Task description: Please repeat, exactly as written, the line containing "nothing => blue ball <614, 102>" and every line after it through the end of the records below.

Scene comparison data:
*** Block opens ***

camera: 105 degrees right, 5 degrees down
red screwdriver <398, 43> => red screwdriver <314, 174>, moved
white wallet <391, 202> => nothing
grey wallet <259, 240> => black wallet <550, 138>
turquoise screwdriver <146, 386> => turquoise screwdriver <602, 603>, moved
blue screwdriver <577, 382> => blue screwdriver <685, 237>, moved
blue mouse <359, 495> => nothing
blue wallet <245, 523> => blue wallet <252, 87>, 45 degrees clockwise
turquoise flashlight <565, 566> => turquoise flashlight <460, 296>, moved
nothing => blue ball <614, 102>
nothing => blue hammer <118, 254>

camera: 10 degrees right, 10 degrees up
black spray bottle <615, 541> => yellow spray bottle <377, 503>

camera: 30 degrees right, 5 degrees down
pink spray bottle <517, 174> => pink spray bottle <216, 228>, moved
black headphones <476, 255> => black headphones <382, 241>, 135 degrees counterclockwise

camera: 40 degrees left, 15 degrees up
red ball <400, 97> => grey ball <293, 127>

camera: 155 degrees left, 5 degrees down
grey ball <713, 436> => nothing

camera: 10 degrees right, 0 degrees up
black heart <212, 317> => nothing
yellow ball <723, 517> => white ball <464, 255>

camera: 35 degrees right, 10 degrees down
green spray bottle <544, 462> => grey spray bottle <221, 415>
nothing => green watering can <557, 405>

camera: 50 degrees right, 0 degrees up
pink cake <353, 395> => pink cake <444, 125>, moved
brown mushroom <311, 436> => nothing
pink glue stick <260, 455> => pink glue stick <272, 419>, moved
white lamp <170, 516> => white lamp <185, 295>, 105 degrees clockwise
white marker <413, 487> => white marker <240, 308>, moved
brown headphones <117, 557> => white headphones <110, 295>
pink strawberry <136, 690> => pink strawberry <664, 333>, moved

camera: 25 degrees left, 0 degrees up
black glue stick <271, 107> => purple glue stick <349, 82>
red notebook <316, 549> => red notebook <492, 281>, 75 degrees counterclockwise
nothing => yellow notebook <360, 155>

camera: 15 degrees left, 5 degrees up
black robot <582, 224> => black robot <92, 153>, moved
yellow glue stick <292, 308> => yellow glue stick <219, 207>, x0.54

*** Block closes ***

Response to this exercise:
nothing => blue ball <614, 102>
nothing => blue hammer <118, 254>

camera: 10 degrees right, 10 degrees up
black spray bottle <615, 541> => yellow spray bottle <377, 503>

camera: 30 degrees right, 5 degrees down
pink spray bottle <517, 174> => pink spray bottle <216, 228>, moved
black headphones <476, 255> => black headphones <382, 241>, 135 degrees counterclockwise

camera: 40 degrees left, 15 degrees up
red ball <400, 97> => grey ball <293, 127>

camera: 155 degrees left, 5 degrees down
grey ball <713, 436> => nothing

camera: 10 degrees right, 0 degrees up
black heart <212, 317> => nothing
yellow ball <723, 517> => white ball <464, 255>

camera: 35 degrees right, 10 degrees down
green spray bottle <544, 462> => grey spray bottle <221, 415>
nothing => green watering can <557, 405>

camera: 50 degrees right, 0 degrees up
pink cake <353, 395> => pink cake <444, 125>, moved
brown mushroom <311, 436> => nothing
pink glue stick <260, 455> => pink glue stick <272, 419>, moved
white lamp <170, 516> => white lamp <185, 295>, 105 degrees clockwise
white marker <413, 487> => white marker <240, 308>, moved
brown headphones <117, 557> => white headphones <110, 295>
pink strawberry <136, 690> => pink strawberry <664, 333>, moved

camera: 25 degrees left, 0 degrees up
black glue stick <271, 107> => purple glue stick <349, 82>
red notebook <316, 549> => red notebook <492, 281>, 75 degrees counterclockwise
nothing => yellow notebook <360, 155>

camera: 15 degrees left, 5 degrees up
black robot <582, 224> => black robot <92, 153>, moved
yellow glue stick <292, 308> => yellow glue stick <219, 207>, x0.54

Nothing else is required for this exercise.